**Exercise instructions:** Quote each of the following entries word for word, leaving nothing out and changing nothing.

[Items listed in a dataset]
##########

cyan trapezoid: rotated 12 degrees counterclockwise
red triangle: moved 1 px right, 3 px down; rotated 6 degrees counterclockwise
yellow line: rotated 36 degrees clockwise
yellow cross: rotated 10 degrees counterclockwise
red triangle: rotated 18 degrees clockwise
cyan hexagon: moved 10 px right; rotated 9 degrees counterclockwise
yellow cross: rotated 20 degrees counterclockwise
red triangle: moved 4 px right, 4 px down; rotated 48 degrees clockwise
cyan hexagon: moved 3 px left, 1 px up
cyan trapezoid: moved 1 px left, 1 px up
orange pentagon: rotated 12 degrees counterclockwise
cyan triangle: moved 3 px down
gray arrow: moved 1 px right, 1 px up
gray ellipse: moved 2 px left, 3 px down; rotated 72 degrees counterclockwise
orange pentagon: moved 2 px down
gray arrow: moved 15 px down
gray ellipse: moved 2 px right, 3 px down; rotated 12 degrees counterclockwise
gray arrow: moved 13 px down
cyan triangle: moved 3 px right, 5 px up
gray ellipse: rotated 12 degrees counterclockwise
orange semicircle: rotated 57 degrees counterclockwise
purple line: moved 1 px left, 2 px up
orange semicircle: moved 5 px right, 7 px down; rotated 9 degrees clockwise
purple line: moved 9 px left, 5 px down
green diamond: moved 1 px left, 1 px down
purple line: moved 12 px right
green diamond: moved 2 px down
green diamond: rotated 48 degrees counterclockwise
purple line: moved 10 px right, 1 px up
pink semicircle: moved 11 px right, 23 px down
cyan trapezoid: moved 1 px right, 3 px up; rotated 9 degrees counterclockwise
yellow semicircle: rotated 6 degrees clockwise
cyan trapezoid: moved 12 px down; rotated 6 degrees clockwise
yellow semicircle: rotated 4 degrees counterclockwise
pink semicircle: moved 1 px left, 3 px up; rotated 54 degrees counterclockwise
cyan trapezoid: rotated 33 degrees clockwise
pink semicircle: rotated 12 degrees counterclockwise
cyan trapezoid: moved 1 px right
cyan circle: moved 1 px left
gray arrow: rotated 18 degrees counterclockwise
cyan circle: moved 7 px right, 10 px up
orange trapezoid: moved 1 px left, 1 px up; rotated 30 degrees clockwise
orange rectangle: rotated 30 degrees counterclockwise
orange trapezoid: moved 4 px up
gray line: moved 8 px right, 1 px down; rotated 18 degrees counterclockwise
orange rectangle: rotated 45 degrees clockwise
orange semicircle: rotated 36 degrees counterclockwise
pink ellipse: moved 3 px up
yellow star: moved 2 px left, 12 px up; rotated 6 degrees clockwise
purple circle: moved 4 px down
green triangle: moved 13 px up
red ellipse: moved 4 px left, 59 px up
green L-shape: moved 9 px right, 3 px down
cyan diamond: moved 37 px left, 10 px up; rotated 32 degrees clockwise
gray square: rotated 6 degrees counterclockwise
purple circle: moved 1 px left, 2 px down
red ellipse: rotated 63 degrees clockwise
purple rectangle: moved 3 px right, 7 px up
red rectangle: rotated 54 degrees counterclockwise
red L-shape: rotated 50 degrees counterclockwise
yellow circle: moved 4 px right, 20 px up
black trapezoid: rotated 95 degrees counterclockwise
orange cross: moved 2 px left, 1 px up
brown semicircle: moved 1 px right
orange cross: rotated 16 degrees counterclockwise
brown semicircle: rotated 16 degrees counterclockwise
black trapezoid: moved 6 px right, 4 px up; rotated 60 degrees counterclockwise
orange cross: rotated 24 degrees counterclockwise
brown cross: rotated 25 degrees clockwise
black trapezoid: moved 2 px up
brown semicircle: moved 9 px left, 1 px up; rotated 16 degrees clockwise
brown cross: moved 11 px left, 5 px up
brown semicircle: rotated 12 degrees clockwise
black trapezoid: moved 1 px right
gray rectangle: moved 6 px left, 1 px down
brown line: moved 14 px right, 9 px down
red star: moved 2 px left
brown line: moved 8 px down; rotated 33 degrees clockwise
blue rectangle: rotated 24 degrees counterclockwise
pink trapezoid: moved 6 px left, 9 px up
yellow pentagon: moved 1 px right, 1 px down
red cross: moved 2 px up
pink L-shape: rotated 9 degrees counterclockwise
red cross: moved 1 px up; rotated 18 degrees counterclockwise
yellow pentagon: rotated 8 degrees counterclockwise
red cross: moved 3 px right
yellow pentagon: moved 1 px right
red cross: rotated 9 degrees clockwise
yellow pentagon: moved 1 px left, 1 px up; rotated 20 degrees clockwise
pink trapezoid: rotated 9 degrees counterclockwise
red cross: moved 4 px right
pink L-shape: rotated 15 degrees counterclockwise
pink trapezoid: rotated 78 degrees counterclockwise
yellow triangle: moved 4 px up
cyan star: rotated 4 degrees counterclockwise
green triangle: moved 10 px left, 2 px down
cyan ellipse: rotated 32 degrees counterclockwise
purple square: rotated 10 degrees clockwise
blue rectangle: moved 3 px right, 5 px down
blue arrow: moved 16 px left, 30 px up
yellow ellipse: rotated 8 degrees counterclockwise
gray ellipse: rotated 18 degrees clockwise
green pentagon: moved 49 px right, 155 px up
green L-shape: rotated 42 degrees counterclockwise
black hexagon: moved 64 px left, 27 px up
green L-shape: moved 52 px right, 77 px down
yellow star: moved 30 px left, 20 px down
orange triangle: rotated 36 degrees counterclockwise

##########

**Solution for this problem:**
cyan trapezoid: rotated 12 degrees counterclockwise
red triangle: moved 1 px right, 3 px down; rotated 6 degrees counterclockwise
yellow line: rotated 36 degrees clockwise
yellow cross: rotated 10 degrees counterclockwise
red triangle: rotated 18 degrees clockwise
cyan hexagon: moved 10 px right; rotated 9 degrees counterclockwise
yellow cross: rotated 20 degrees counterclockwise
red triangle: moved 4 px right, 4 px down; rotated 48 degrees clockwise
cyan hexagon: moved 3 px left, 1 px up
cyan trapezoid: moved 1 px left, 1 px up
orange pentagon: rotated 12 degrees counterclockwise
cyan triangle: moved 3 px down
gray arrow: moved 1 px right, 1 px up
gray ellipse: moved 2 px left, 3 px down; rotated 72 degrees counterclockwise
orange pentagon: moved 2 px down
gray arrow: moved 15 px down
gray ellipse: moved 2 px right, 3 px down; rotated 12 degrees counterclockwise
gray arrow: moved 13 px down
cyan triangle: moved 3 px right, 5 px up
gray ellipse: rotated 12 degrees counterclockwise
orange semicircle: rotated 57 degrees counterclockwise
purple line: moved 1 px left, 2 px up
orange semicircle: moved 5 px right, 7 px down; rotated 9 degrees clockwise
purple line: moved 9 px left, 5 px down
green diamond: moved 1 px left, 1 px down
purple line: moved 12 px right
green diamond: moved 2 px down
green diamond: rotated 48 degrees counterclockwise
purple line: moved 10 px right, 1 px up
pink semicircle: moved 11 px right, 23 px down
cyan trapezoid: moved 1 px right, 3 px up; rotated 9 degrees counterclockwise
yellow semicircle: rotated 6 degrees clockwise
cyan trapezoid: moved 12 px down; rotated 6 degrees clockwise
yellow semicircle: rotated 4 degrees counterclockwise
pink semicircle: moved 1 px left, 3 px up; rotated 54 degrees counterclockwise
cyan trapezoid: rotated 33 degrees clockwise
pink semicircle: rotated 12 degrees counterclockwise
cyan trapezoid: moved 1 px right
cyan circle: moved 1 px left
gray arrow: rotated 18 degrees counterclockwise
cyan circle: moved 7 px right, 10 px up
orange trapezoid: moved 1 px left, 1 px up; rotated 30 degrees clockwise
orange rectangle: rotated 30 degrees counterclockwise
orange trapezoid: moved 4 px up
gray line: moved 8 px right, 1 px down; rotated 18 degrees counterclockwise
orange rectangle: rotated 45 degrees clockwise
orange semicircle: rotated 36 degrees counterclockwise
pink ellipse: moved 3 px up
yellow star: moved 2 px left, 12 px up; rotated 6 degrees clockwise
purple circle: moved 4 px down
green triangle: moved 13 px up
red ellipse: moved 4 px left, 59 px up
green L-shape: moved 9 px right, 3 px down
cyan diamond: moved 37 px left, 10 px up; rotated 32 degrees clockwise
gray square: rotated 6 degrees counterclockwise
purple circle: moved 1 px left, 2 px down
red ellipse: rotated 63 degrees clockwise
purple rectangle: moved 3 px right, 7 px up
red rectangle: rotated 54 degrees counterclockwise
red L-shape: rotated 50 degrees counterclockwise
yellow circle: moved 4 px right, 20 px up
black trapezoid: rotated 95 degrees counterclockwise
orange cross: moved 2 px left, 1 px up
brown semicircle: moved 1 px right
orange cross: rotated 16 degrees counterclockwise
brown semicircle: rotated 16 degrees counterclockwise
black trapezoid: moved 6 px right, 4 px up; rotated 60 degrees counterclockwise
orange cross: rotated 24 degrees counterclockwise
brown cross: rotated 25 degrees clockwise
black trapezoid: moved 2 px up
brown semicircle: moved 9 px left, 1 px up; rotated 16 degrees clockwise
brown cross: moved 11 px left, 5 px up
brown semicircle: rotated 12 degrees clockwise
black trapezoid: moved 1 px right
gray rectangle: moved 6 px left, 1 px down
brown line: moved 14 px right, 9 px down
red star: moved 2 px left
brown line: moved 8 px down; rotated 33 degrees clockwise
blue rectangle: rotated 24 degrees counterclockwise
pink trapezoid: moved 6 px left, 9 px up
yellow pentagon: moved 1 px right, 1 px down
red cross: moved 2 px up
pink L-shape: rotated 9 degrees counterclockwise
red cross: moved 1 px up; rotated 18 degrees counterclockwise
yellow pentagon: rotated 8 degrees counterclockwise
red cross: moved 3 px right
yellow pentagon: moved 1 px right
red cross: rotated 9 degrees clockwise
yellow pentagon: moved 1 px left, 1 px up; rotated 20 degrees clockwise
pink trapezoid: rotated 9 degrees counterclockwise
red cross: moved 4 px right
pink L-shape: rotated 15 degrees counterclockwise
pink trapezoid: rotated 78 degrees counterclockwise
yellow triangle: moved 4 px up
cyan star: rotated 4 degrees counterclockwise
green triangle: moved 10 px left, 2 px down
cyan ellipse: rotated 32 degrees counterclockwise
purple square: rotated 10 degrees clockwise
blue rectangle: moved 3 px right, 5 px down
blue arrow: moved 16 px left, 30 px up
yellow ellipse: rotated 8 degrees counterclockwise
gray ellipse: rotated 18 degrees clockwise
green pentagon: moved 49 px right, 155 px up
green L-shape: rotated 42 degrees counterclockwise
black hexagon: moved 64 px left, 27 px up
green L-shape: moved 52 px right, 77 px down
yellow star: moved 30 px left, 20 px down
orange triangle: rotated 36 degrees counterclockwise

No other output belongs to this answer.